[Scene edit records]
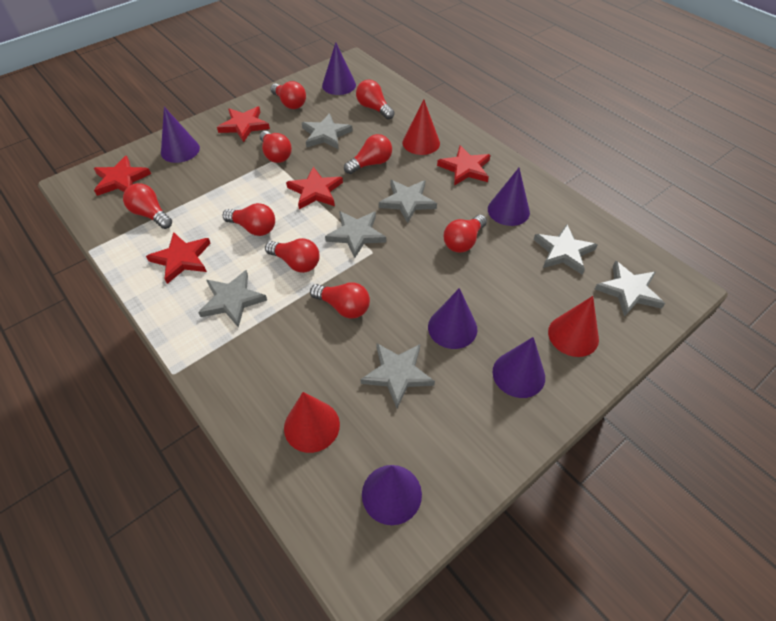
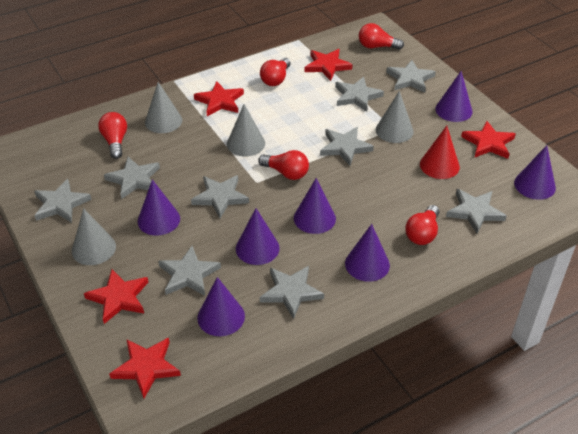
grey cone: 0 -> 4
grey star: 7 -> 9
purple cone: 6 -> 7
red cone: 3 -> 1
red light bulb: 9 -> 5

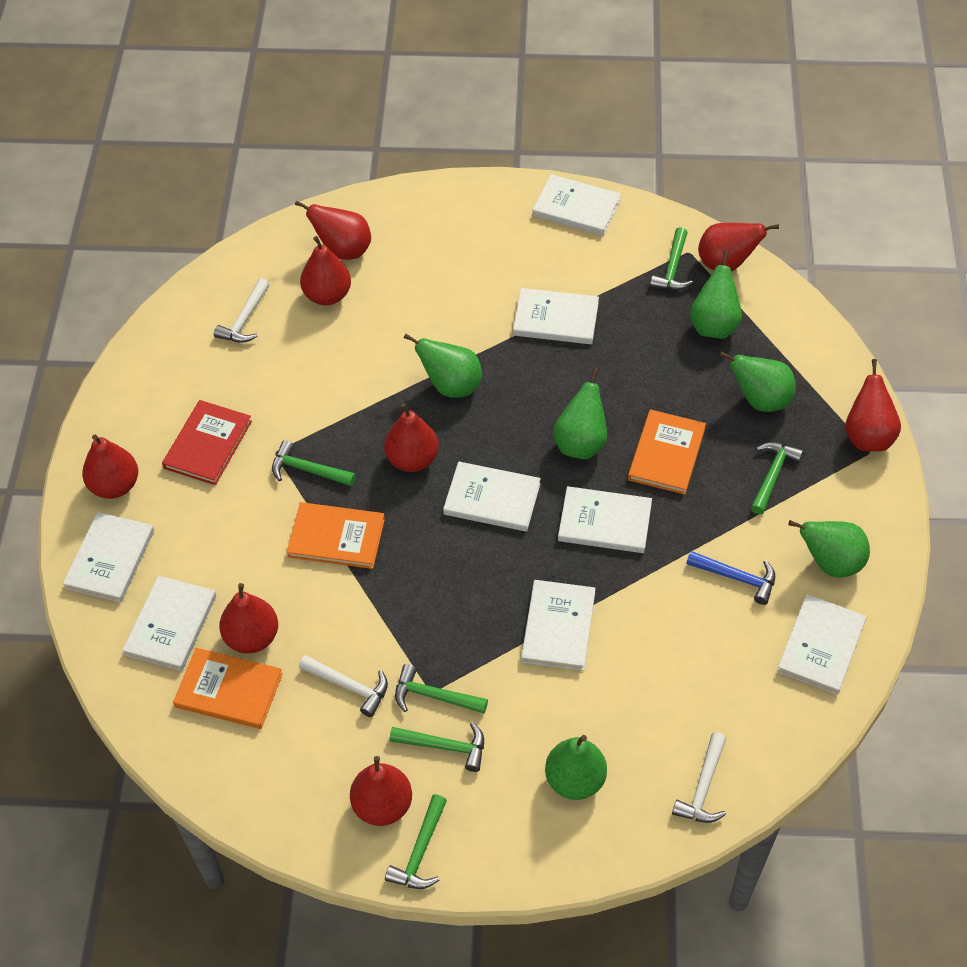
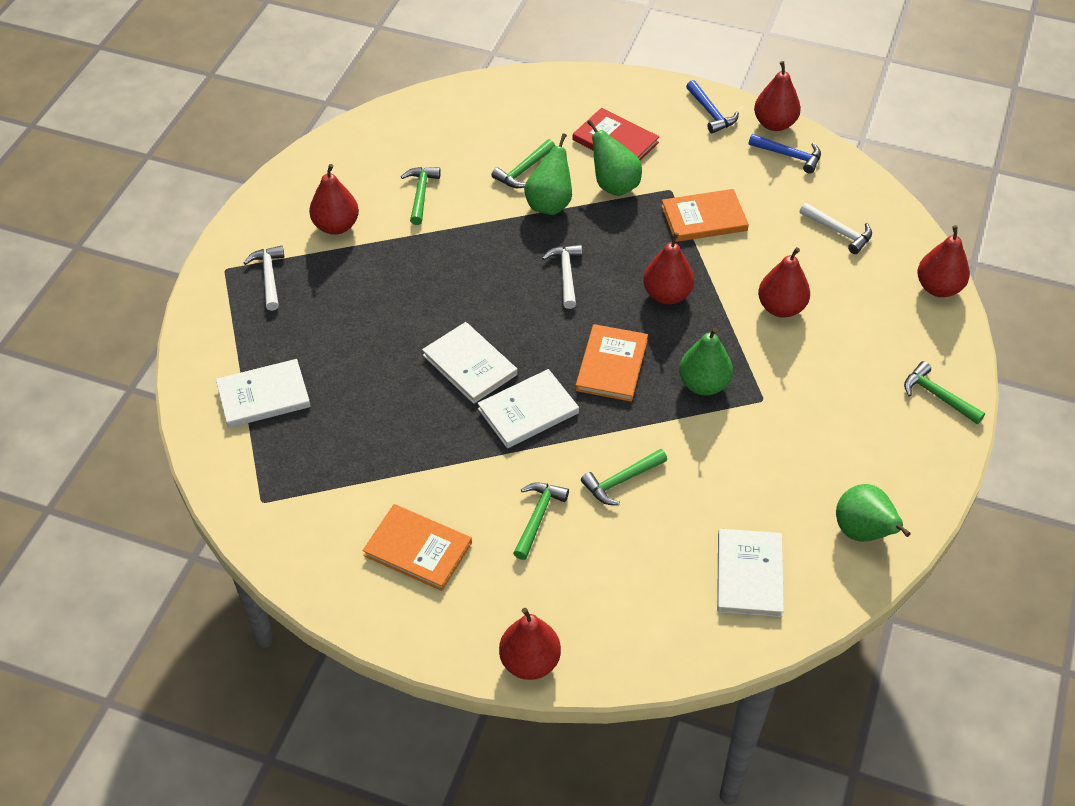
blue hammer: 1 -> 2
green hammer: 6 -> 5
green pear: 6 -> 4
red pear: 8 -> 6
white book: 8 -> 4

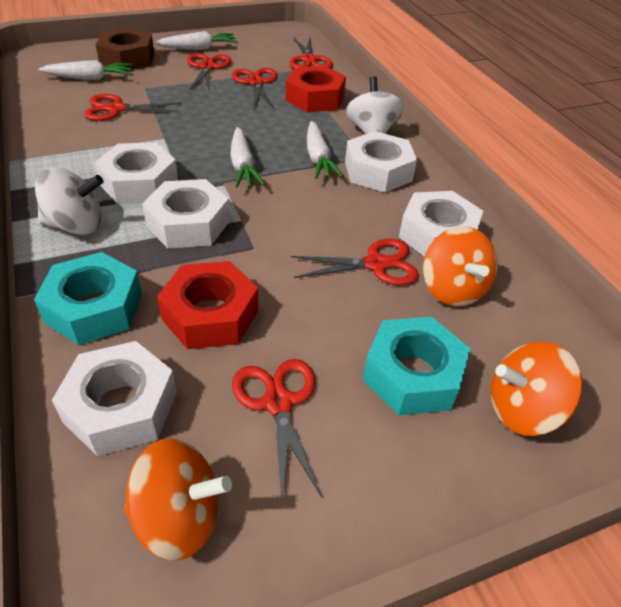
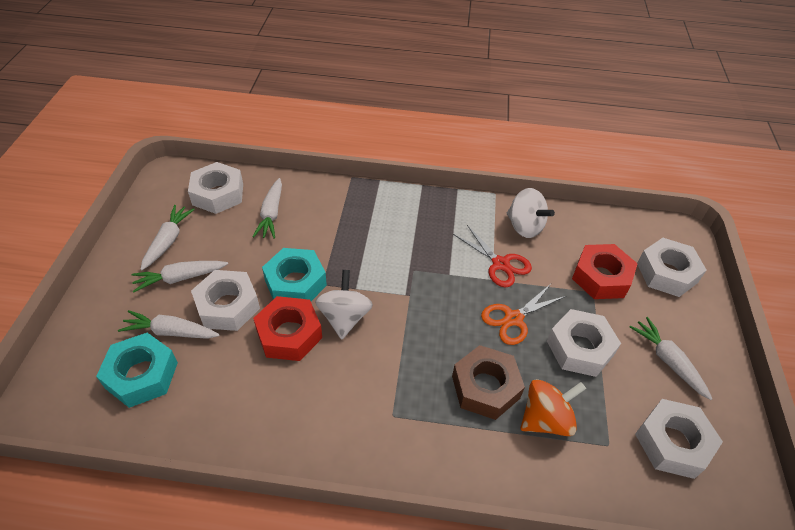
orange scissors: 0 -> 1
orange spinning top: 3 -> 1
red scissors: 6 -> 1
white carrot: 4 -> 5

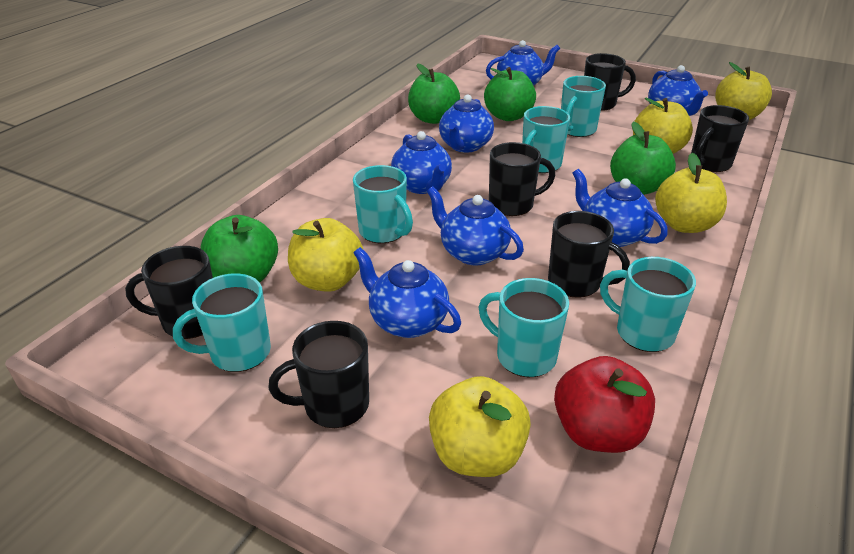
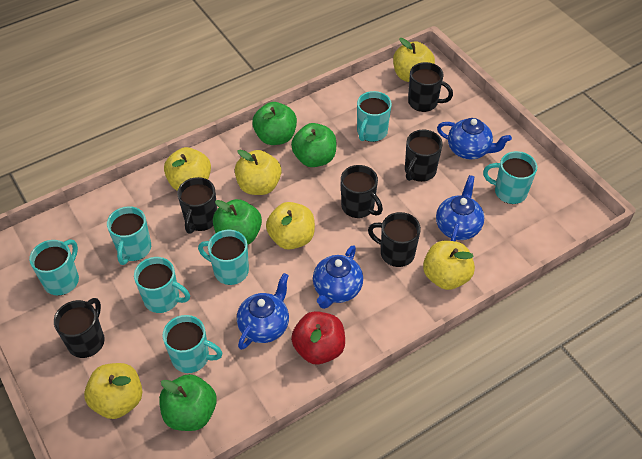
blue teapot: 7 -> 4
turquoise mug: 6 -> 7
yellow apple: 5 -> 6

*WHAT TO DO:* Give the records again exactly, without pictures.

*EXERCISE OUTPUT:*
grey cone: 0 -> 4
grey star: 7 -> 9
purple cone: 6 -> 7
red cone: 3 -> 1
red light bulb: 9 -> 5

blue hammer: 1 -> 2
green hammer: 6 -> 5
green pear: 6 -> 4
red pear: 8 -> 6
white book: 8 -> 4

orange scissors: 0 -> 1
orange spinning top: 3 -> 1
red scissors: 6 -> 1
white carrot: 4 -> 5

blue teapot: 7 -> 4
turquoise mug: 6 -> 7
yellow apple: 5 -> 6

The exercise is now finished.